--- COLLECTED MATERIAL ---

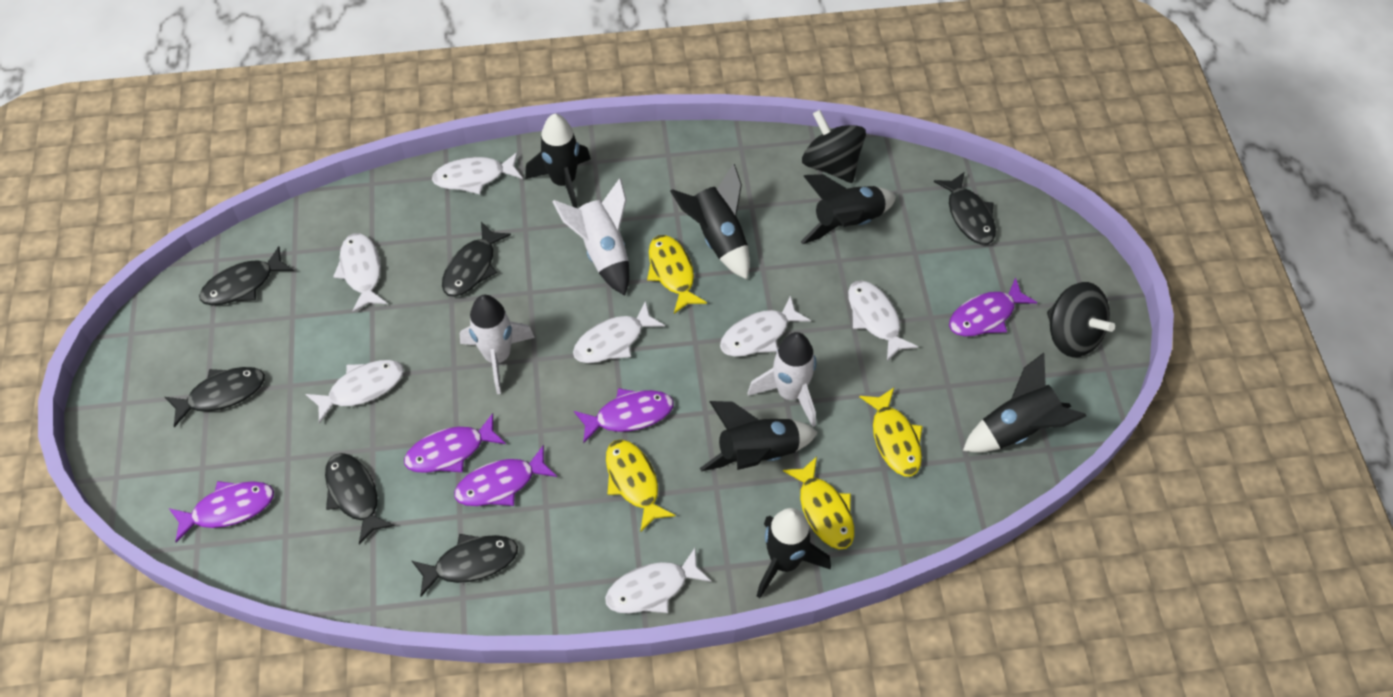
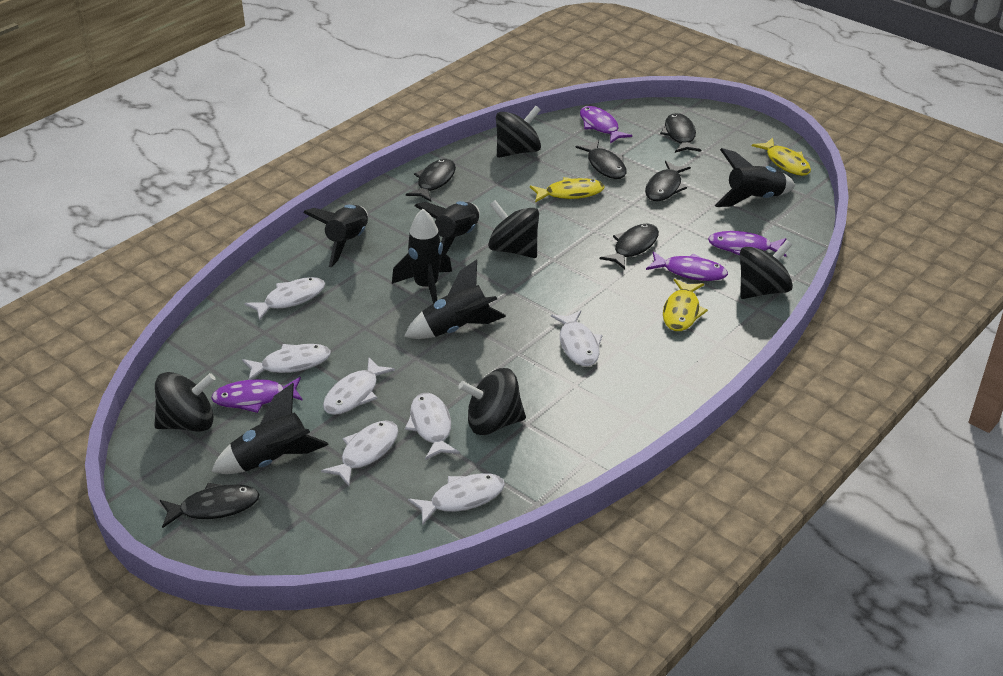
black spinning top: 2 -> 5
purple fish: 5 -> 4
white rocket: 3 -> 0
yellow fish: 4 -> 3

---

ABOUT THIS TASK:
The answer must be the full listing retyped exactly, with no pictures in it.

REPLY:
black spinning top: 2 -> 5
purple fish: 5 -> 4
white rocket: 3 -> 0
yellow fish: 4 -> 3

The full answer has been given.